__Exercise details__. Each line of data below is to be returned exactly, leaving out any picture.

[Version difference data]
▼▼▼
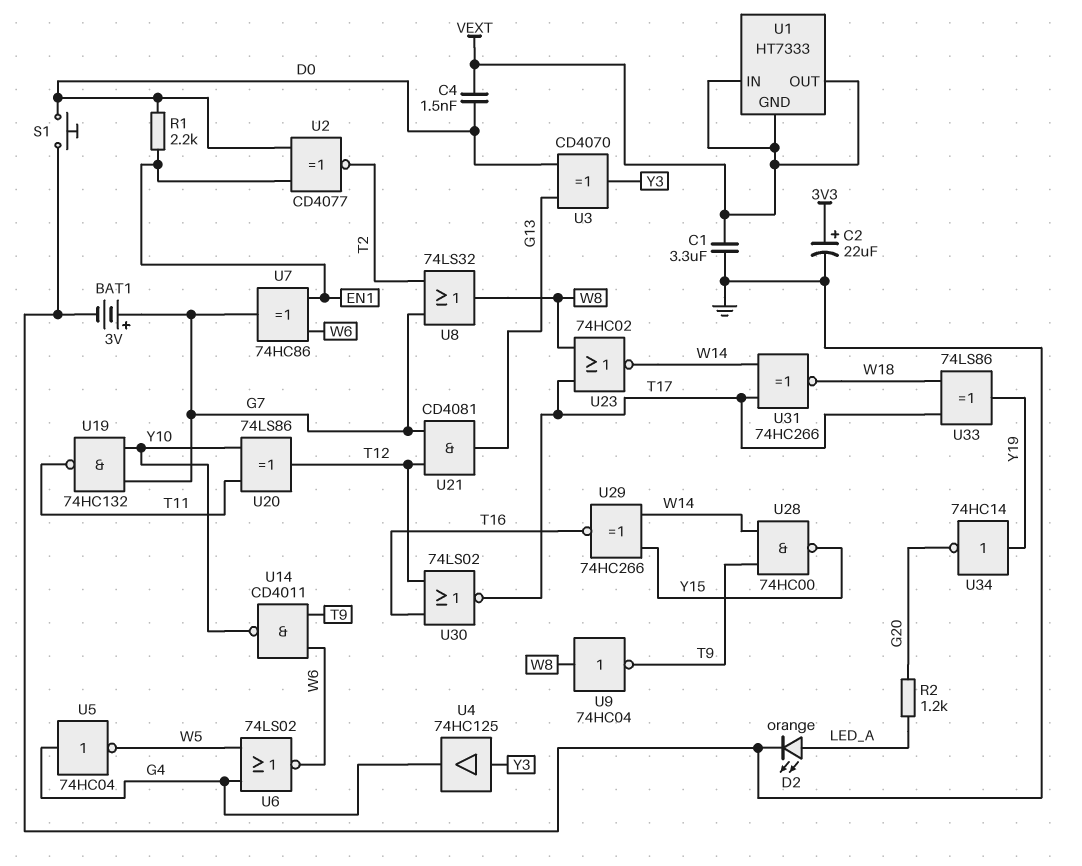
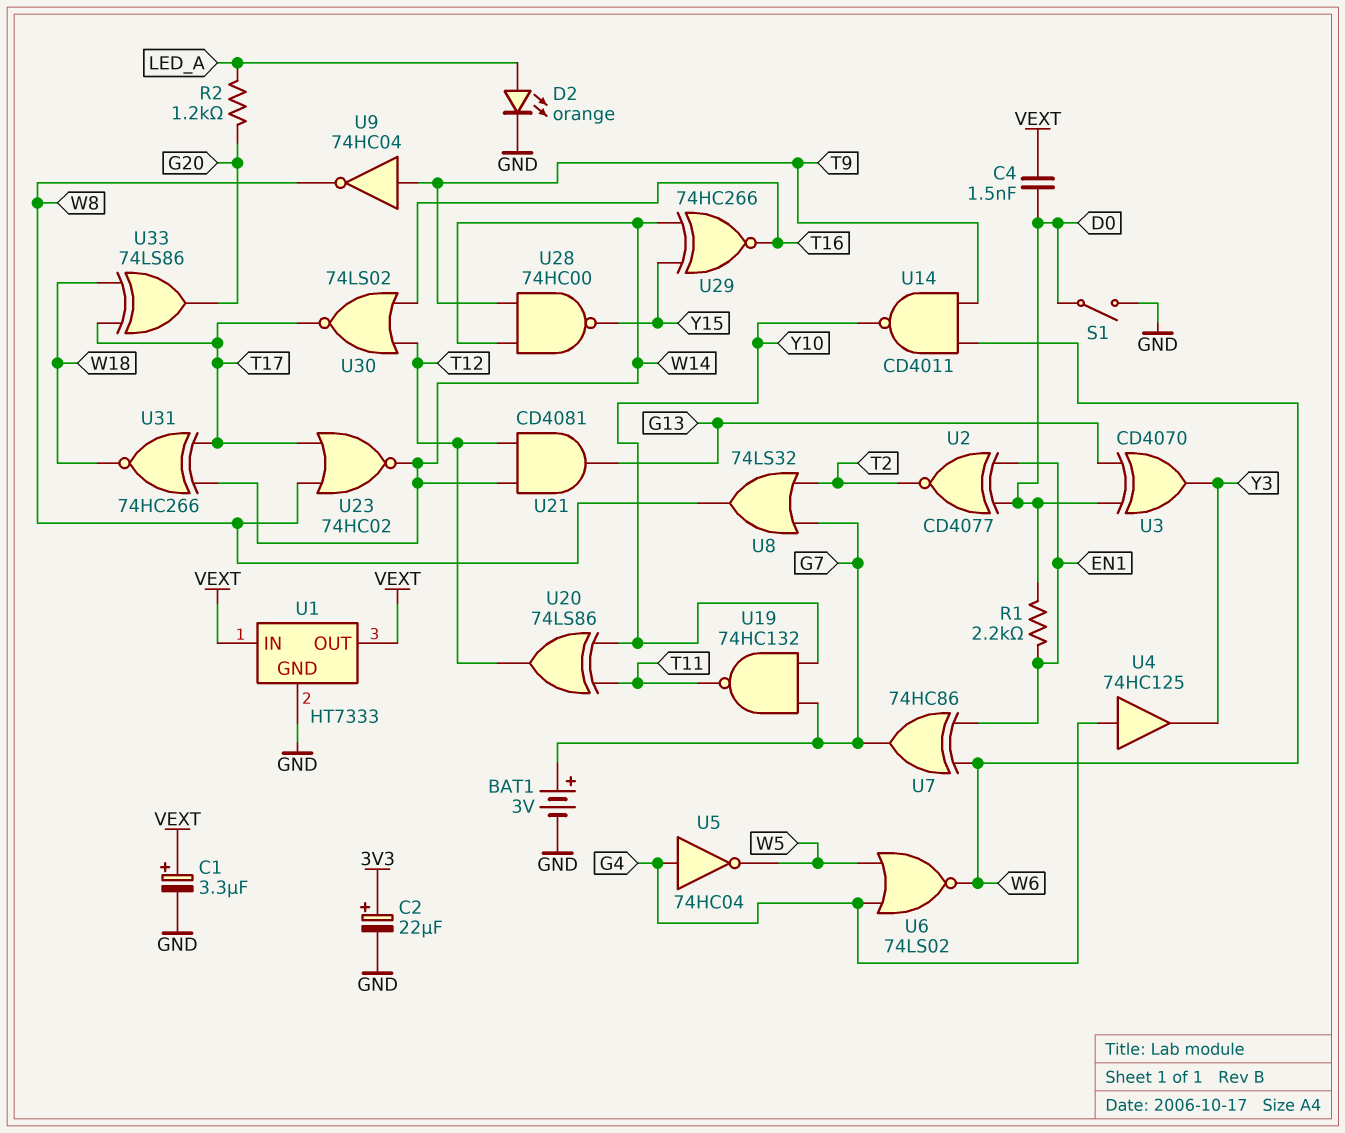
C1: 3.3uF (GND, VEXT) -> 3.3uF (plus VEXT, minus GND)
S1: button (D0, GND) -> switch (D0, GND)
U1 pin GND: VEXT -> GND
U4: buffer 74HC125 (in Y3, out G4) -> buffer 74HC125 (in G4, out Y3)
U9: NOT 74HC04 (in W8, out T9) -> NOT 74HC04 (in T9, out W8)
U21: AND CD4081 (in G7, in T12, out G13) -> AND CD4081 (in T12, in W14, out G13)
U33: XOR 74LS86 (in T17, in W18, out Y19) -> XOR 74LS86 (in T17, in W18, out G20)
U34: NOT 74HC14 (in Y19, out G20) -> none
▲▲▲
__Output of the task__.
C1: 3.3uF (GND, VEXT) -> 3.3uF (plus VEXT, minus GND)
S1: button (D0, GND) -> switch (D0, GND)
U1 pin GND: VEXT -> GND
U4: buffer 74HC125 (in Y3, out G4) -> buffer 74HC125 (in G4, out Y3)
U9: NOT 74HC04 (in W8, out T9) -> NOT 74HC04 (in T9, out W8)
U21: AND CD4081 (in G7, in T12, out G13) -> AND CD4081 (in T12, in W14, out G13)
U33: XOR 74LS86 (in T17, in W18, out Y19) -> XOR 74LS86 (in T17, in W18, out G20)
U34: NOT 74HC14 (in Y19, out G20) -> none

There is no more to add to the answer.